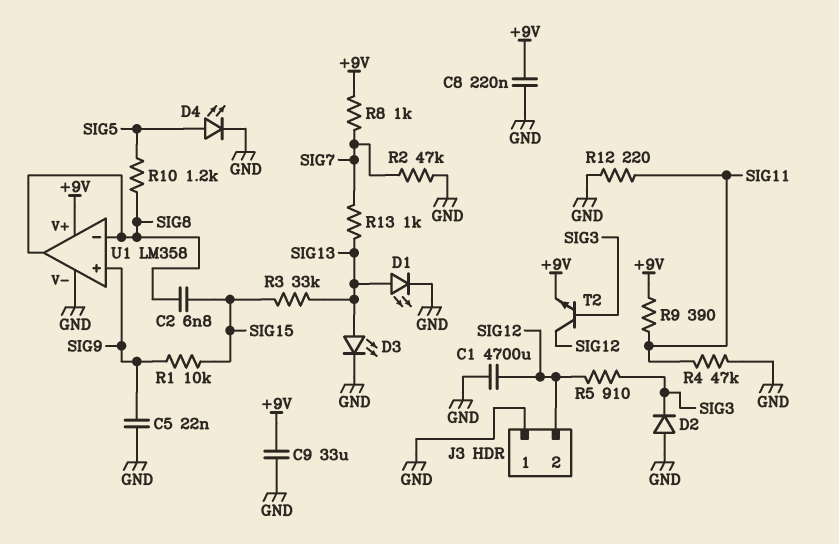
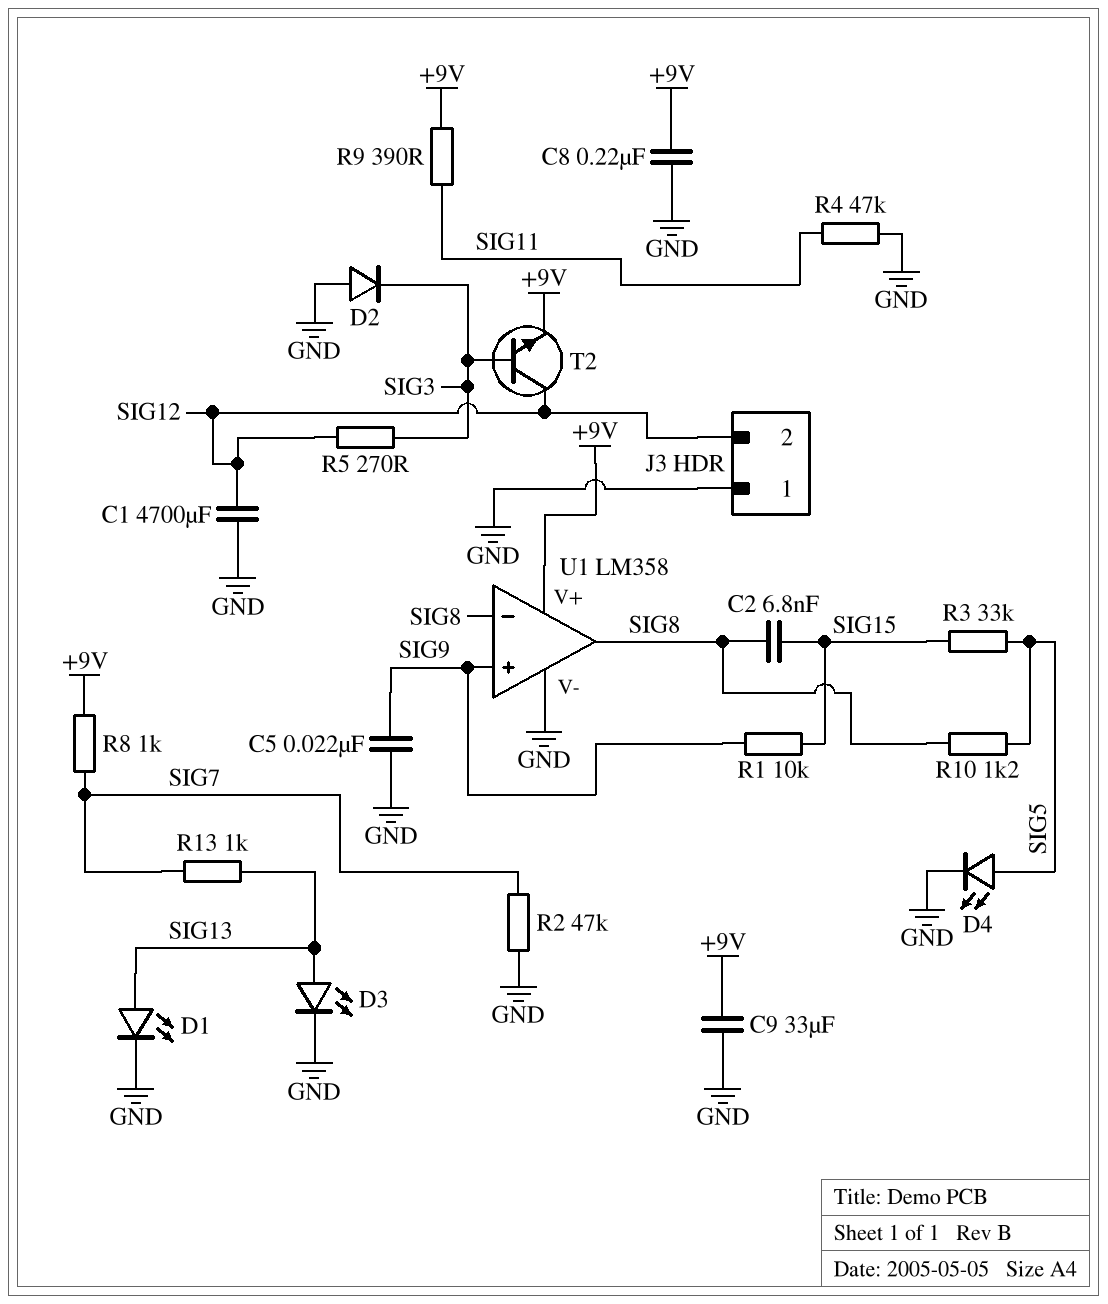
R3: 33k (SIG13, SIG15) -> 33k (SIG5, SIG15)
R5: 910 (SIG3, SIG12) -> 270 (SIG3, SIG12)
R12: 220 (GND, SIG11) -> none

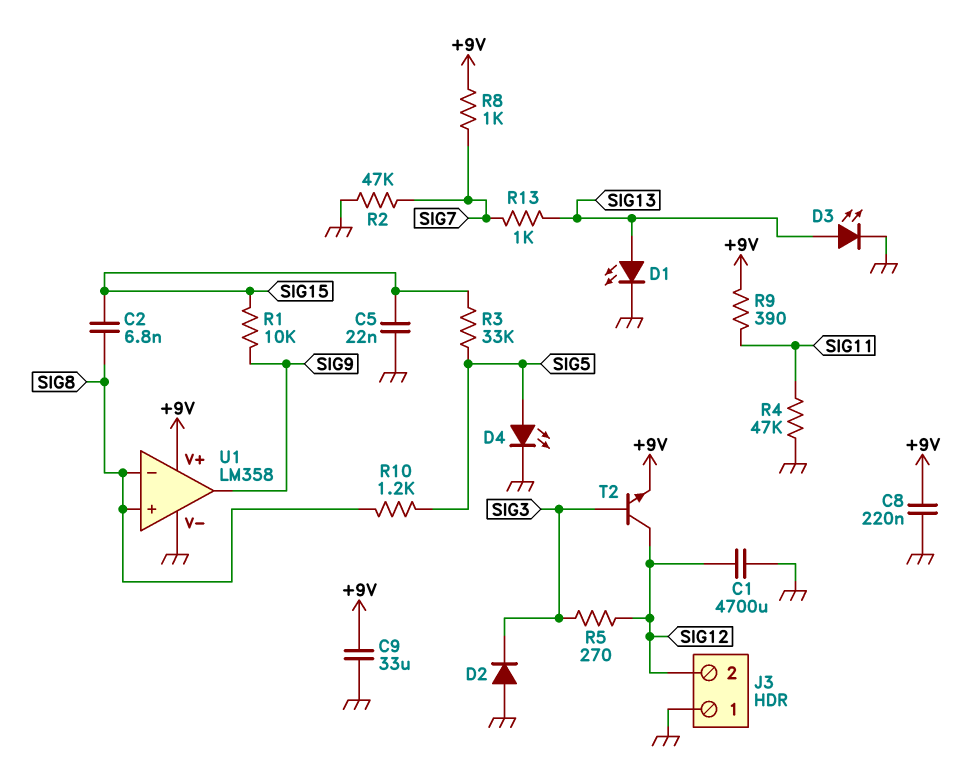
C5: 22nF (GND, SIG9) -> 22nF (GND, SIG15)
U1 pin in+: SIG9 -> SIG8
U1 pin out: SIG8 -> SIG9

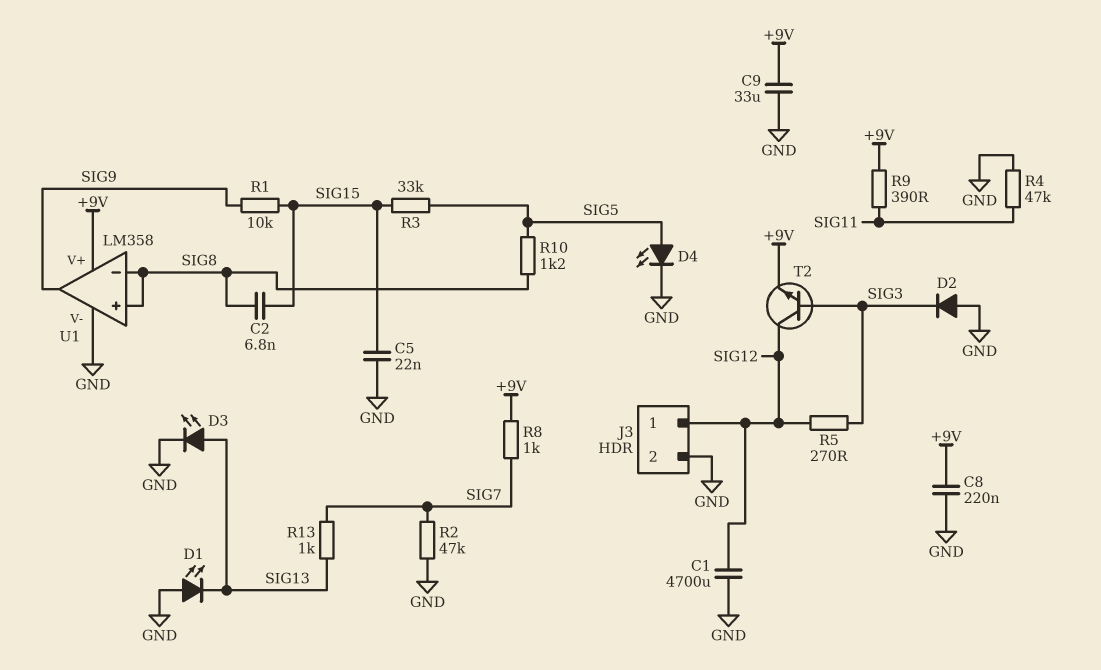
D1: LED (A SIG13, K GND) -> LED (A GND, K SIG13)
J3 pin 1: GND -> SIG12
J3 pin 2: SIG12 -> GND

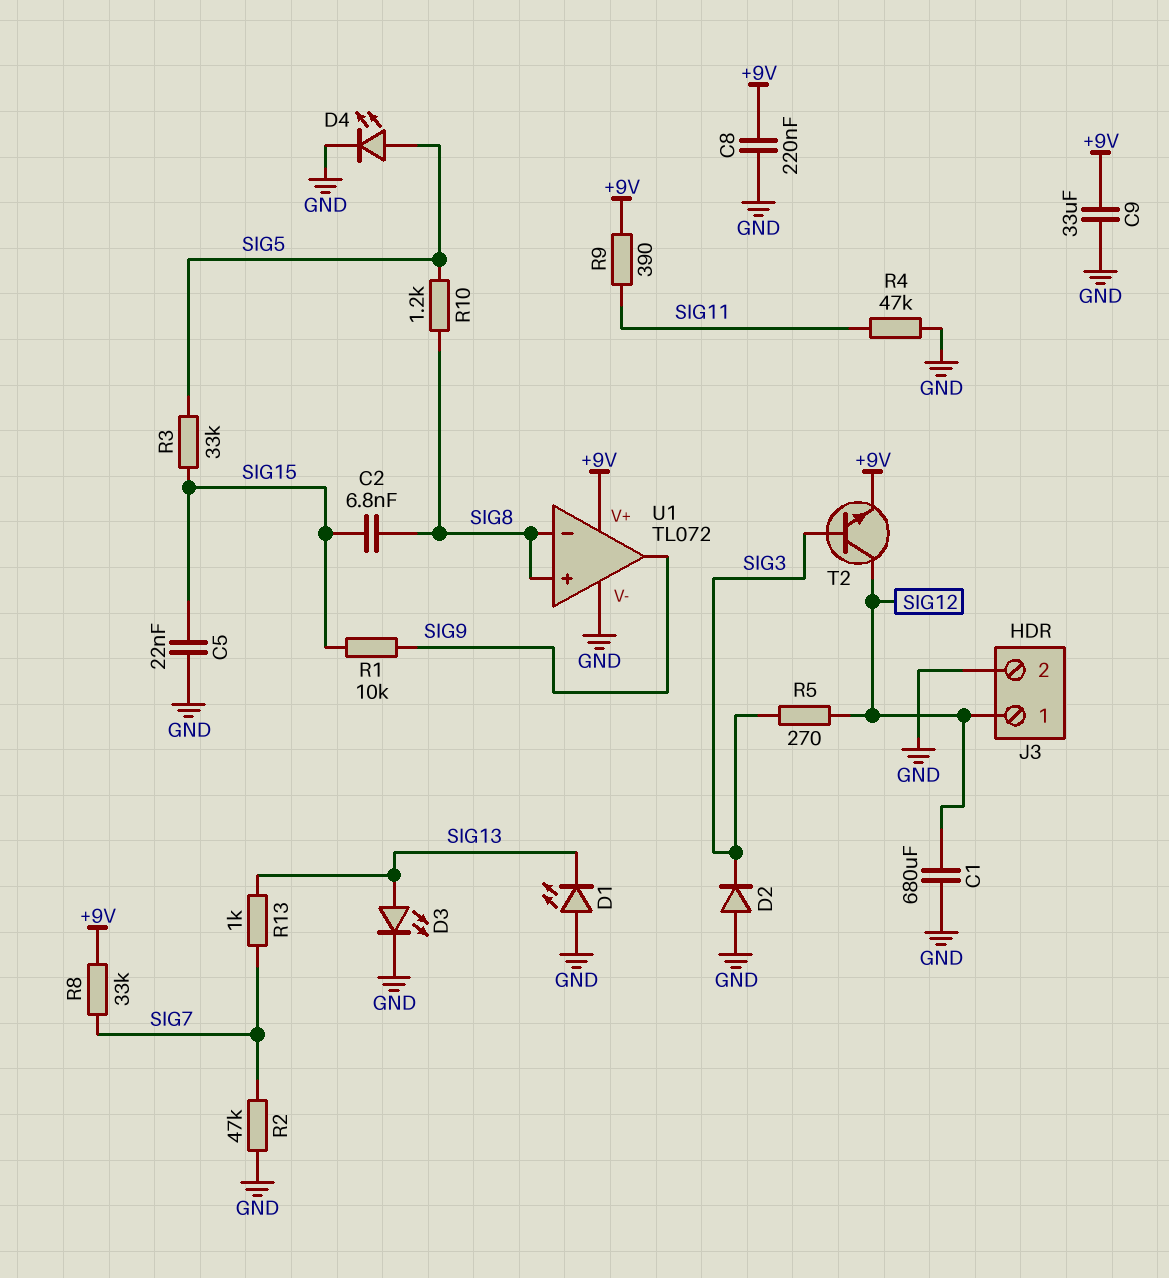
C1: 4700uF (GND, SIG12) -> 680uF (GND, SIG12)
R8: 1k (+9V, SIG7) -> 33k (+9V, SIG7)
U1: LM358 -> TL072

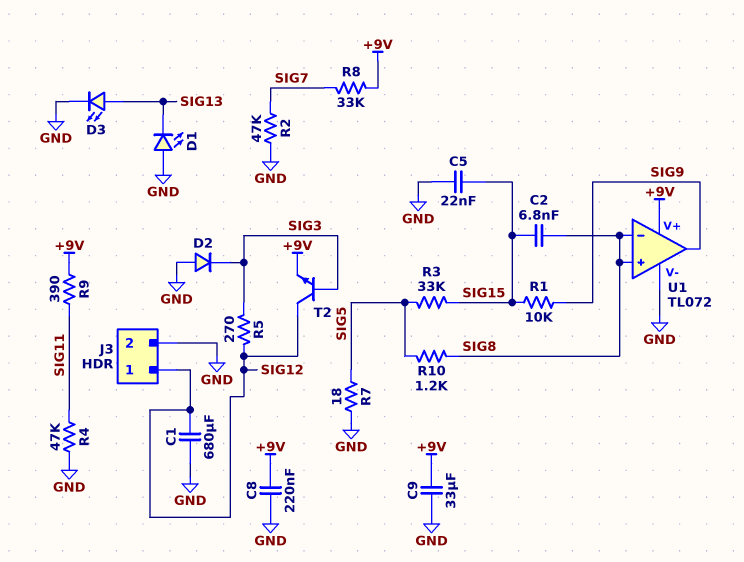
D4: LED (A SIG5, K GND) -> none
R7: none -> 18 (GND, SIG5)
R13: 1k (SIG7, SIG13) -> none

--*--

What you will do:
Please give back an exact copy of the entries above from their first line through the line containing "J3 pin 2: SIG12 -> GND", leaving the pictures aside.

Output of the exercise:
R3: 33k (SIG13, SIG15) -> 33k (SIG5, SIG15)
R5: 910 (SIG3, SIG12) -> 270 (SIG3, SIG12)
R12: 220 (GND, SIG11) -> none

C5: 22nF (GND, SIG9) -> 22nF (GND, SIG15)
U1 pin in+: SIG9 -> SIG8
U1 pin out: SIG8 -> SIG9

D1: LED (A SIG13, K GND) -> LED (A GND, K SIG13)
J3 pin 1: GND -> SIG12
J3 pin 2: SIG12 -> GND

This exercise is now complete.